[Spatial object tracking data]
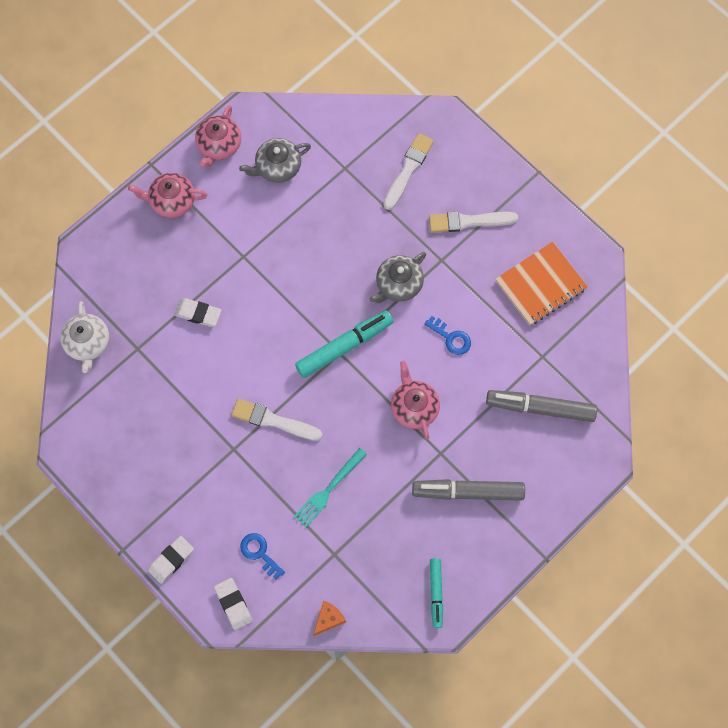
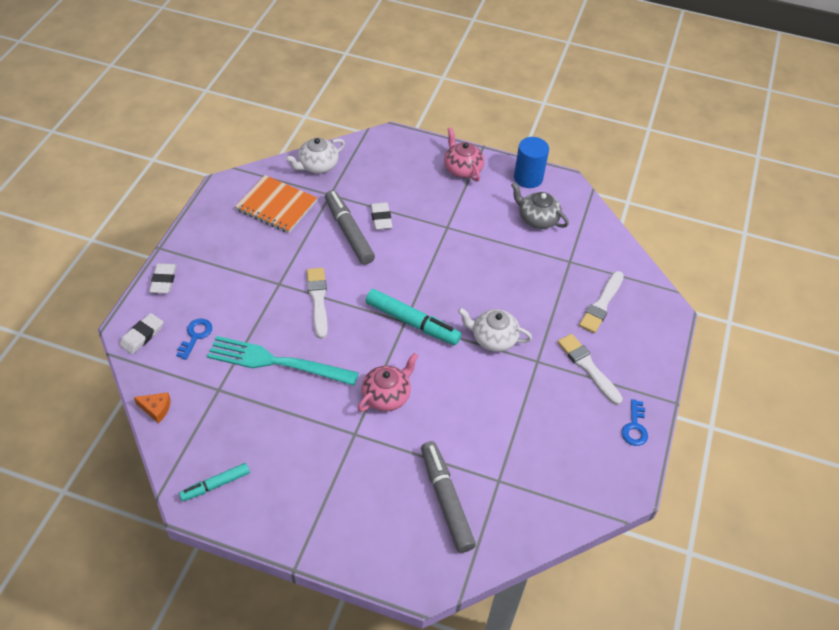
camera: 60 degrees right, 20 degrees down
(171, 560) = (163, 280): white eraser -> white eraser turned 75 degrees clockwise
(219, 145) = (528, 178): pink teapot -> blue cylinder
(328, 490) = (275, 362): turquoise fork -> turquoise fork, size x1.63
(398, 284) = (493, 338): grey teapot -> white teapot
(408, 169) = (601, 304): white brush -> white brush turned 120 degrees clockwise
(451, 338) = (469, 398): blue key -> blue key (635, 427)
(468, 492) = (328, 471): grey marker -> grey marker (348, 232)
(540, 285) = (568, 449): orange notebook -> orange notebook (276, 206)

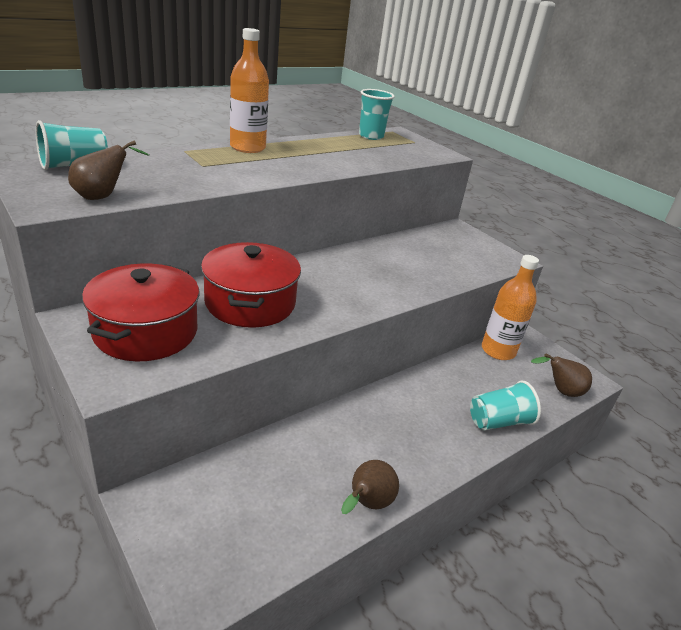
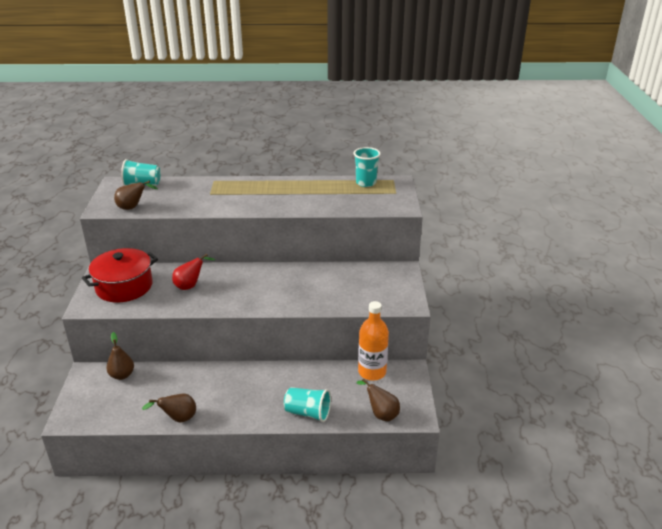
camera: 40 degrees right, 0 degrees up
(211, 478) = (122, 375): none -> brown pear
(247, 148) = (256, 183): orange bottle -> none
(250, 303) = (190, 286): red pot -> red pear

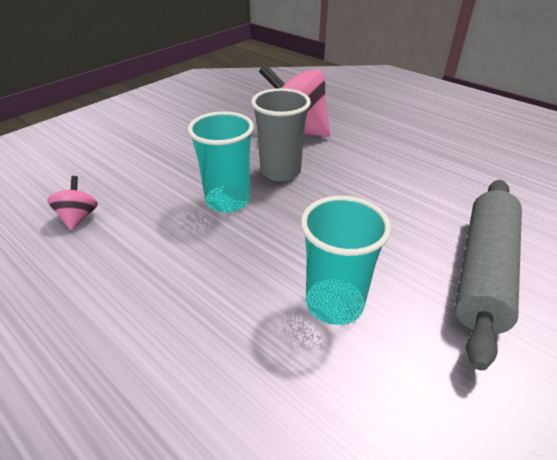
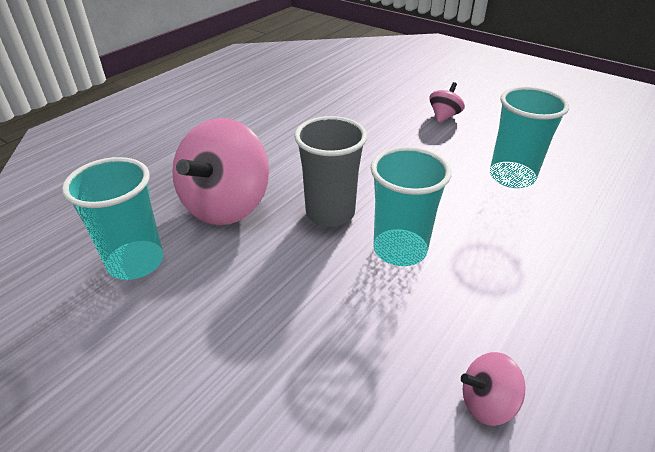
camera: 95 degrees left, 0 degrees up
(244, 107) = (136, 262): none -> turquoise cup
(484, 271) = (444, 116): grey rolling pin -> pink spinning top

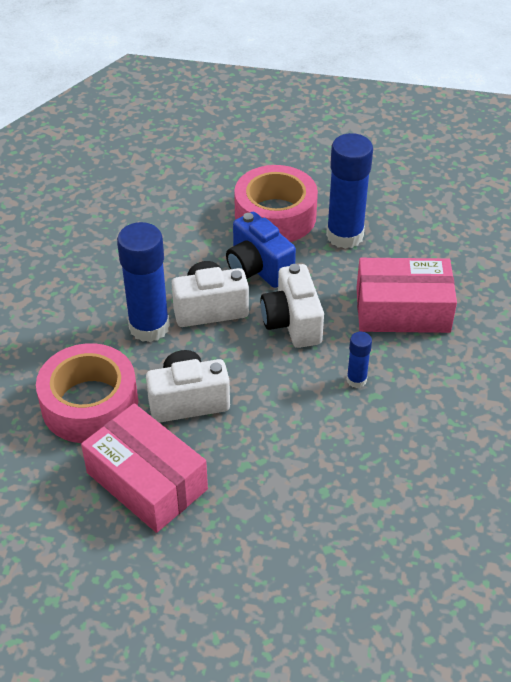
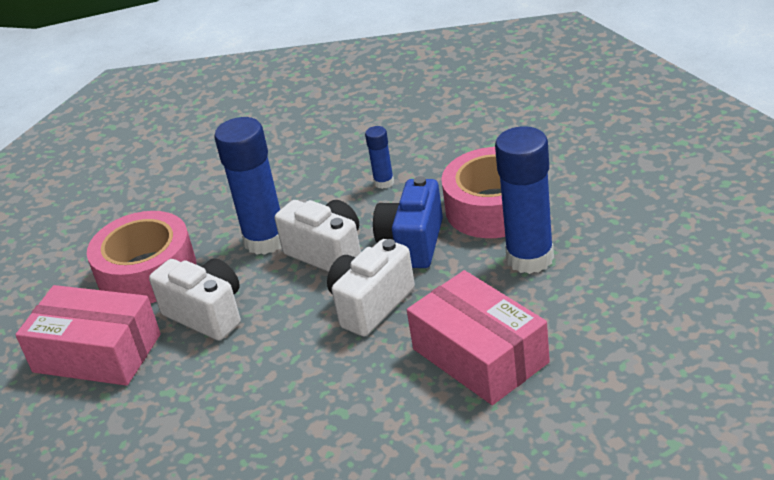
camera: 55 degrees right, 10 degrees down
(147, 481) = (97, 353): pink box -> pink box turned 75 degrees counterclockwise
(356, 380) = (347, 388): blue glue stick -> blue glue stick (384, 182)

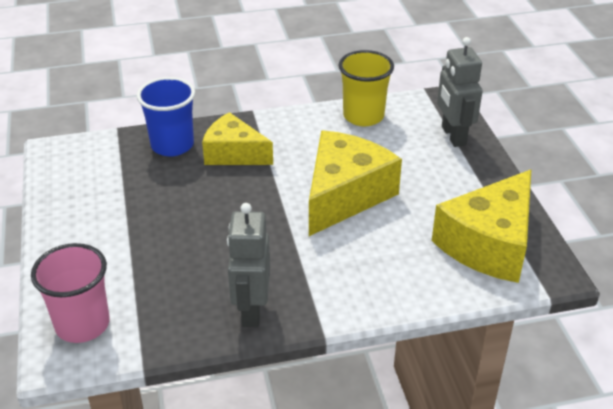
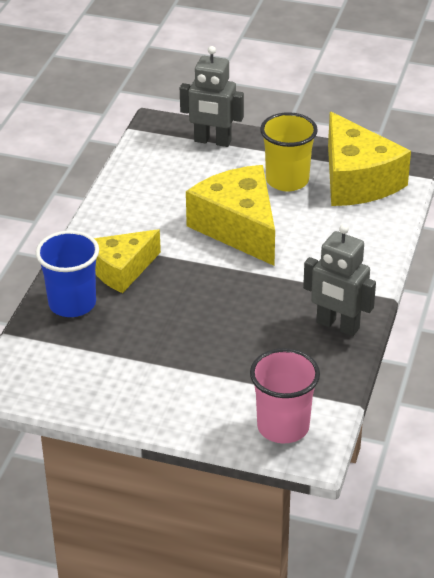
camera: 60 degrees left, 0 degrees up
(363, 116) = (138, 176): yellow cup -> yellow cup (287, 180)

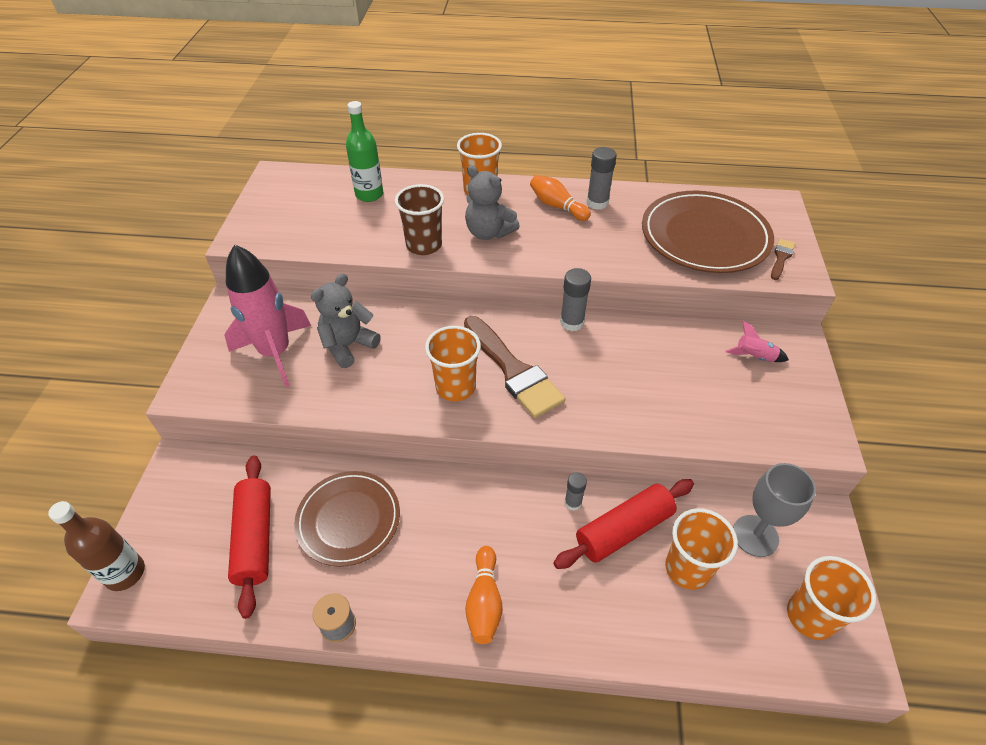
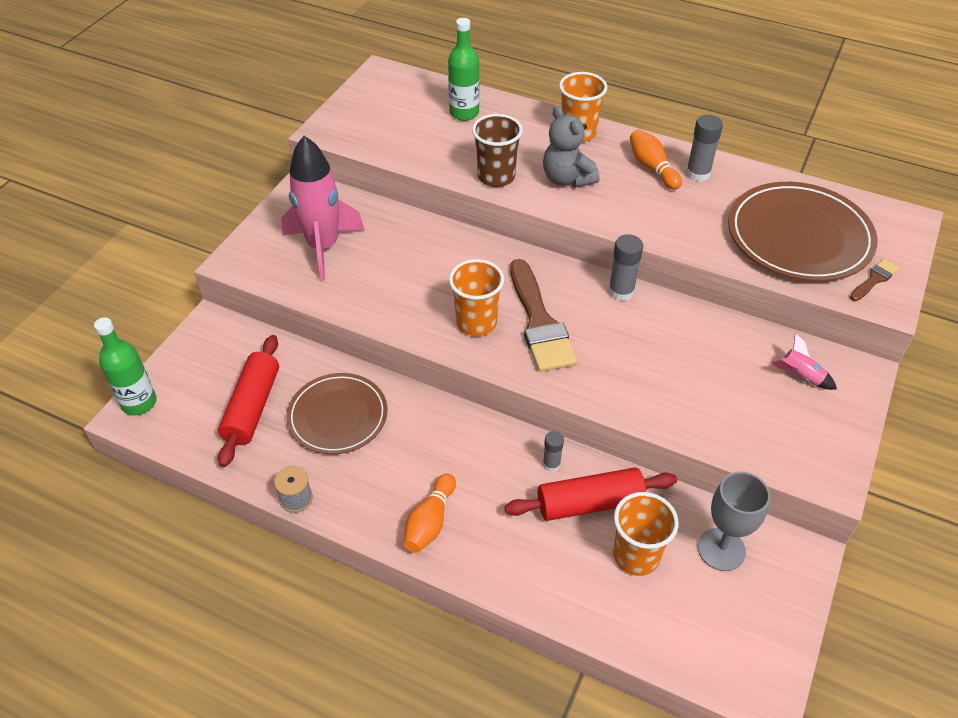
camera: 20 degrees right, 0 degrees up
(125, 573) = (139, 403): brown bottle -> green bottle
(348, 346) = (391, 258): grey teddy bear -> none
(810, 616) = (738, 636): orange cup -> none

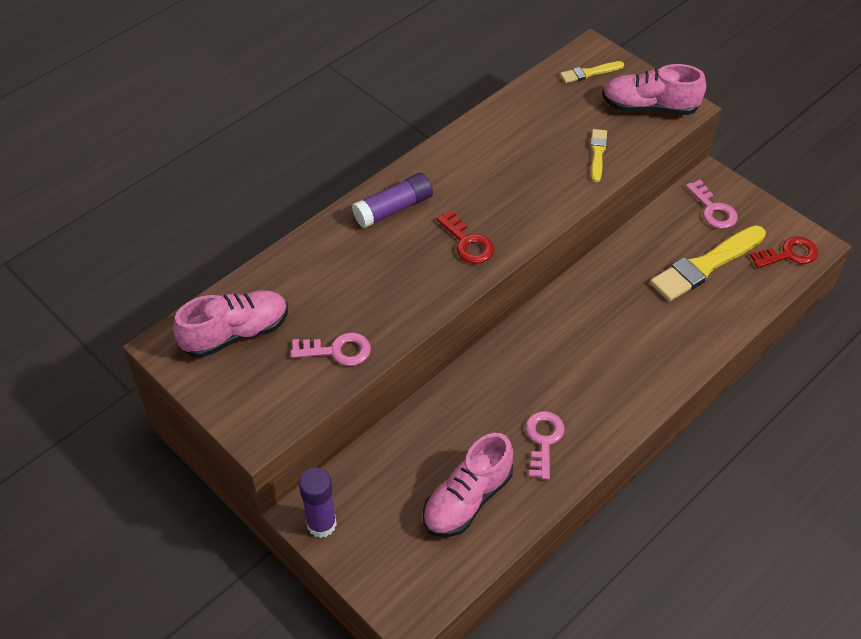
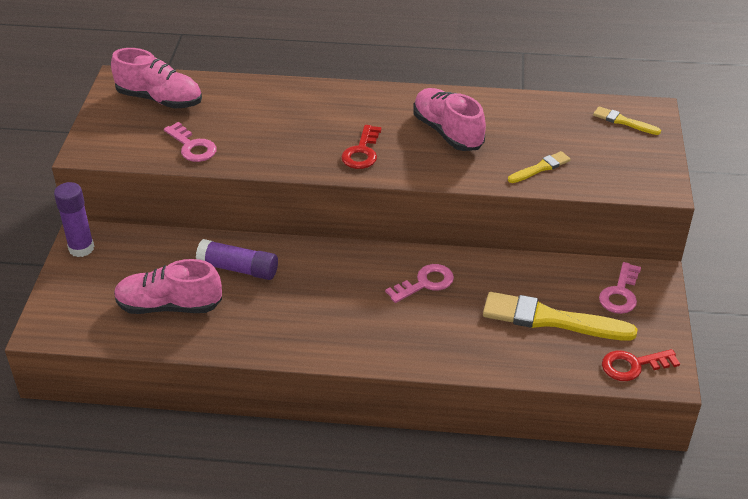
camera: 50 degrees right, 10 degrees down
(393, 209) = (351, 104): purple glue stick -> purple glue stick (238, 269)
(543, 440) = (263, 317): pink key -> pink key (425, 283)
(649, 107) = (633, 169): pink shoe -> pink shoe (447, 132)
(789, 254) = (633, 365): red key -> red key turned 135 degrees clockwise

▶ GOAL OF THE EXERCISE:
Give back the exact lines above, running from the one that has "(171, 560) = (163, 280): white" through the one that has "(147, 481) = (97, 353): pink", with nothing added and no pictures.

▶ TASK RESPONSE:
(171, 560) = (163, 280): white eraser -> white eraser turned 75 degrees clockwise
(219, 145) = (528, 178): pink teapot -> blue cylinder
(328, 490) = (275, 362): turquoise fork -> turquoise fork, size x1.63
(398, 284) = (493, 338): grey teapot -> white teapot
(408, 169) = (601, 304): white brush -> white brush turned 120 degrees clockwise
(451, 338) = (469, 398): blue key -> blue key (635, 427)
(468, 492) = (328, 471): grey marker -> grey marker (348, 232)
(540, 285) = (568, 449): orange notebook -> orange notebook (276, 206)

camera: 40 degrees right, 0 degrees up
(211, 478) = (122, 375): none -> brown pear
(247, 148) = (256, 183): orange bottle -> none
(250, 303) = (190, 286): red pot -> red pear

camera: 95 degrees left, 0 degrees up
(244, 107) = (136, 262): none -> turquoise cup
(484, 271) = (444, 116): grey rolling pin -> pink spinning top

camera: 55 degrees right, 10 degrees down
(147, 481) = (97, 353): pink box -> pink box turned 75 degrees counterclockwise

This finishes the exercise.